ABOUT THIS TASK.
Of the lines below, report only those that contain "tape".

[Object change listings]
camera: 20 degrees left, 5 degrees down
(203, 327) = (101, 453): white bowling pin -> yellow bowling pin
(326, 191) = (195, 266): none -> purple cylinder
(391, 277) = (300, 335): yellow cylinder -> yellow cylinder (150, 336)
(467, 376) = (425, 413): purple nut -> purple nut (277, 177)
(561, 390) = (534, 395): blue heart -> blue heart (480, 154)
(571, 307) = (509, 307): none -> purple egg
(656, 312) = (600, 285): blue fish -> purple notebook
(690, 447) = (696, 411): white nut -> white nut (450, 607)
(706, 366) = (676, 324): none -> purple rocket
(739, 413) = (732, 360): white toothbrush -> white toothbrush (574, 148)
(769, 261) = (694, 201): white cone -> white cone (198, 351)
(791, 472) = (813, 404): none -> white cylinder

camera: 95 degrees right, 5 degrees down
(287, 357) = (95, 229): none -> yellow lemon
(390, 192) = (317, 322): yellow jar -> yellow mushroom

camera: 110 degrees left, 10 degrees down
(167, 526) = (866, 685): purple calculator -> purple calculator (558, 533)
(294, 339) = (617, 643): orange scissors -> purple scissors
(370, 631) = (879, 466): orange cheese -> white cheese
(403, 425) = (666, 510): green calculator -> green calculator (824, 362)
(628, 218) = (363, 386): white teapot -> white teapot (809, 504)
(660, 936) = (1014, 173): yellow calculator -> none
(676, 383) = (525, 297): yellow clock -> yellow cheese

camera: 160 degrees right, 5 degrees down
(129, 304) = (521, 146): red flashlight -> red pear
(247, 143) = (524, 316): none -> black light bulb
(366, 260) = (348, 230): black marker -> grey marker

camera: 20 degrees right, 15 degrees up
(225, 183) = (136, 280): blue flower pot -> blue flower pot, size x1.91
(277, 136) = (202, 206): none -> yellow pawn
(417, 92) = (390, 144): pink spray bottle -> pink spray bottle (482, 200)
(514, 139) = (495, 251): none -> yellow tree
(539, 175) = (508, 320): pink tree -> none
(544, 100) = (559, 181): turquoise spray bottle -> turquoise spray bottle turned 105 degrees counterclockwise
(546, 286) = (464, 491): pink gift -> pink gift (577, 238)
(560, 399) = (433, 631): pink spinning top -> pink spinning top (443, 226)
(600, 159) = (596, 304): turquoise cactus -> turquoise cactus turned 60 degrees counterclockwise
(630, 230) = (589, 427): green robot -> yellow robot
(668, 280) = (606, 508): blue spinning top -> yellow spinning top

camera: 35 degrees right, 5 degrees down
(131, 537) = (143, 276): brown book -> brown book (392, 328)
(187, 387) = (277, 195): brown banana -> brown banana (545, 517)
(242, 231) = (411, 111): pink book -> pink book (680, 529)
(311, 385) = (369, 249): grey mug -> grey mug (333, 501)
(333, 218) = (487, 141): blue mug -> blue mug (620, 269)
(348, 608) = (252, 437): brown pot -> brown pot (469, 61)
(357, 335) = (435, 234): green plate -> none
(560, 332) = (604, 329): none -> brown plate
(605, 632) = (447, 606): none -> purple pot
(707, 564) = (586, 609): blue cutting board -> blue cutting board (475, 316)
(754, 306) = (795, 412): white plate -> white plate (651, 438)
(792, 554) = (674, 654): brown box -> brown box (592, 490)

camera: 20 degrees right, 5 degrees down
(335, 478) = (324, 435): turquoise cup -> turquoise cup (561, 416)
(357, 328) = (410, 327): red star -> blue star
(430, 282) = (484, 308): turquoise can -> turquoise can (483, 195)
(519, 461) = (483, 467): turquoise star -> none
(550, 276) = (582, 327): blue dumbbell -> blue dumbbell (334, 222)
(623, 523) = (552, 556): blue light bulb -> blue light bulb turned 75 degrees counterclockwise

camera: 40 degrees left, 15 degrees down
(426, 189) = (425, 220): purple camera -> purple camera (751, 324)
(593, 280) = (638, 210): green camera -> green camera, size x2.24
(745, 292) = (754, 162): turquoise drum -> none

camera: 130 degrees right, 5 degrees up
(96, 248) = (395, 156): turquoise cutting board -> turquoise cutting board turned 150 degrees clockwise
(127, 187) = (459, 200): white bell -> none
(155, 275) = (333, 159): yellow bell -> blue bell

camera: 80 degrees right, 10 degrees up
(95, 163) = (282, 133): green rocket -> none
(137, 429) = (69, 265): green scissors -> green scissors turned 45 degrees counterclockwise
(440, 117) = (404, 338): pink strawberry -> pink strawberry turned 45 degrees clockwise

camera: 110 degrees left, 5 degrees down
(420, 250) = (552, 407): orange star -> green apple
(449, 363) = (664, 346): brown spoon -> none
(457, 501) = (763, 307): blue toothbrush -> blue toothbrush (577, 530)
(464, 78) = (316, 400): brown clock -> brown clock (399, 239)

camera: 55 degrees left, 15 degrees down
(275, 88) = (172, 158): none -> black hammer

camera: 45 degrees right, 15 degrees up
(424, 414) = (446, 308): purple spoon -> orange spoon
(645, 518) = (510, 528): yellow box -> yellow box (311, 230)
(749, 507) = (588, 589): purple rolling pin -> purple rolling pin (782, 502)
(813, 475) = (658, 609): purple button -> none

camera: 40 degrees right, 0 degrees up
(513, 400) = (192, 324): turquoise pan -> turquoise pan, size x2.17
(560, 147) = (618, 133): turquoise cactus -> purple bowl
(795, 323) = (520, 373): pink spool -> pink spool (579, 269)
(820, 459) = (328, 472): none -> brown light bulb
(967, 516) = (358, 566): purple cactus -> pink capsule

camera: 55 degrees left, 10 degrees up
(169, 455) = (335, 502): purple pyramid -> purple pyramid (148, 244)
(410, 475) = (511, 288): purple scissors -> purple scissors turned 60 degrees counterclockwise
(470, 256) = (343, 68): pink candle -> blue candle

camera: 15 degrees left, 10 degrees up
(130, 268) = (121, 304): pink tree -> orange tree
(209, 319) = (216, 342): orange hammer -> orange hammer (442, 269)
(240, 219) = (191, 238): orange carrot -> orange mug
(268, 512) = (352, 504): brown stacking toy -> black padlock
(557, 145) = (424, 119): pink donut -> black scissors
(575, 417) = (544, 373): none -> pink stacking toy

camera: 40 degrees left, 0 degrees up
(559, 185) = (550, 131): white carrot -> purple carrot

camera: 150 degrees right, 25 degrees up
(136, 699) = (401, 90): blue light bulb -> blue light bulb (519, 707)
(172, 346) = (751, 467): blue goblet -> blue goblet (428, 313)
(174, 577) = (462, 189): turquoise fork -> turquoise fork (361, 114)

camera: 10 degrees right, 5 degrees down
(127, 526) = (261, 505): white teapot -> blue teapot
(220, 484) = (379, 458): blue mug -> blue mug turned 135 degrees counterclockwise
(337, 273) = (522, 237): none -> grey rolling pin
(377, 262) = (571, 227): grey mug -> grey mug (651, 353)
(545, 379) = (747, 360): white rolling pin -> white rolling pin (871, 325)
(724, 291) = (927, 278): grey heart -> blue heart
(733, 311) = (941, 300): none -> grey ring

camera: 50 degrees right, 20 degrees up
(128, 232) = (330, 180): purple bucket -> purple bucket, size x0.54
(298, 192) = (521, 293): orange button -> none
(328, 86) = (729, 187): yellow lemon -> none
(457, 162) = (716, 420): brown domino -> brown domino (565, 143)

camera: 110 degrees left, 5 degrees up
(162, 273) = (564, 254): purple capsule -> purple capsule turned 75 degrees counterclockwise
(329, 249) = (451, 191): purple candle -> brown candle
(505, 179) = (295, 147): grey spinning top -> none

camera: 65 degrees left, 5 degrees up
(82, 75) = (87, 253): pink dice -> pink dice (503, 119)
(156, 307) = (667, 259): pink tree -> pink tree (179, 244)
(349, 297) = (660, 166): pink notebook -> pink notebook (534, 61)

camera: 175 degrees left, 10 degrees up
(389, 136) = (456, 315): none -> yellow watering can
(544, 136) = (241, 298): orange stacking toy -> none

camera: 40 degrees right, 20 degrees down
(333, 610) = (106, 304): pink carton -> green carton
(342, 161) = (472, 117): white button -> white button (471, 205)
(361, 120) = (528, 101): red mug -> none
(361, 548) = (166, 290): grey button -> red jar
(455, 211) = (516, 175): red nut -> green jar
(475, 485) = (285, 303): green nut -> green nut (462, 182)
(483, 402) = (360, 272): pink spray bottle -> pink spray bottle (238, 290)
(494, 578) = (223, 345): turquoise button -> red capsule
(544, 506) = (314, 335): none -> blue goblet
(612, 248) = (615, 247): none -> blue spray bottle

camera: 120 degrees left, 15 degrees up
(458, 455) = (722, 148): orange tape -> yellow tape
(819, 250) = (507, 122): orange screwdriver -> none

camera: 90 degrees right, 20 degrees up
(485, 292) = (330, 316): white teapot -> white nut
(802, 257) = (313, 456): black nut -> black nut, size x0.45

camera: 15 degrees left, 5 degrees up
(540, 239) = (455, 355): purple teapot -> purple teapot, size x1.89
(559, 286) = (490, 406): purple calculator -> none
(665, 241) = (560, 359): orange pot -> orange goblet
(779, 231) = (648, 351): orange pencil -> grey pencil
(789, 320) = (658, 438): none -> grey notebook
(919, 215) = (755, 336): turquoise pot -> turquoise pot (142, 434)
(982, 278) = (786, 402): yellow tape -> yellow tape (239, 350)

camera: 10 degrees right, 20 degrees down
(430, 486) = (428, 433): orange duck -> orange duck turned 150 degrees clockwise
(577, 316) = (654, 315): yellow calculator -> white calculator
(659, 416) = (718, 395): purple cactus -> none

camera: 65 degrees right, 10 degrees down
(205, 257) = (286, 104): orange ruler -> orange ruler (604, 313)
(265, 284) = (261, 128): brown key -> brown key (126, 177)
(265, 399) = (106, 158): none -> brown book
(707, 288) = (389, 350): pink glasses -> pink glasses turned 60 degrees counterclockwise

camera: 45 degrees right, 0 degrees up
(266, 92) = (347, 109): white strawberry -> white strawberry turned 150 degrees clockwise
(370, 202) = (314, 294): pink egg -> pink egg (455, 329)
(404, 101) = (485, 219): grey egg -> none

TASK OUTPUT.
(458, 455) = (722, 148): orange tape -> yellow tape
(982, 278) = (786, 402): yellow tape -> yellow tape (239, 350)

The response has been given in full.